# WHAT THIS TASK INVOLVES
Any picture in the material should be left out, while all other lines are copied exactly.

────────────────

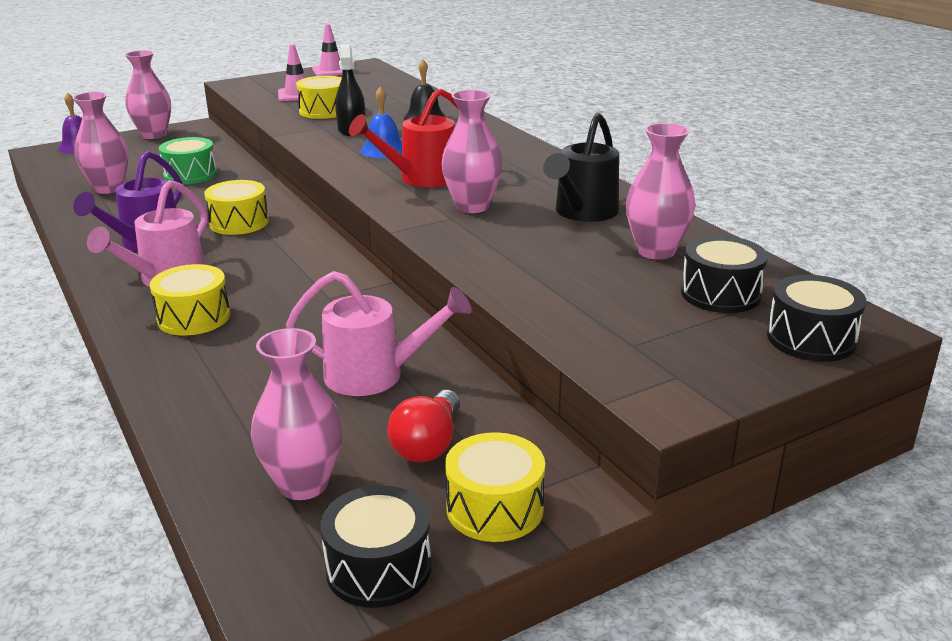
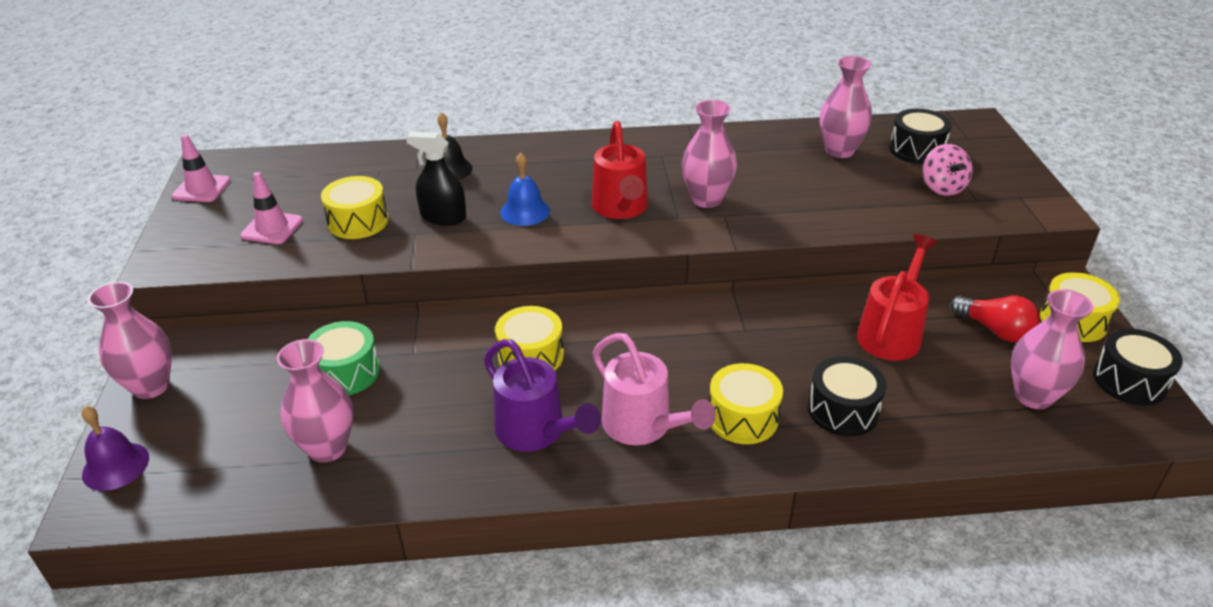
camera: 65 degrees left, 10 degrees up
(376, 375) = (892, 332): pink watering can -> red watering can
(582, 213) = (753, 157): black watering can -> none
(639, 320) = (942, 187): none -> pink spinning top
(811, 339) = (986, 143): black drum -> black drum (843, 410)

────────────────

# EXPECTED ANSWER
camera: 65 degrees left, 10 degrees up
(376, 375) = (892, 332): pink watering can -> red watering can
(582, 213) = (753, 157): black watering can -> none
(639, 320) = (942, 187): none -> pink spinning top
(811, 339) = (986, 143): black drum -> black drum (843, 410)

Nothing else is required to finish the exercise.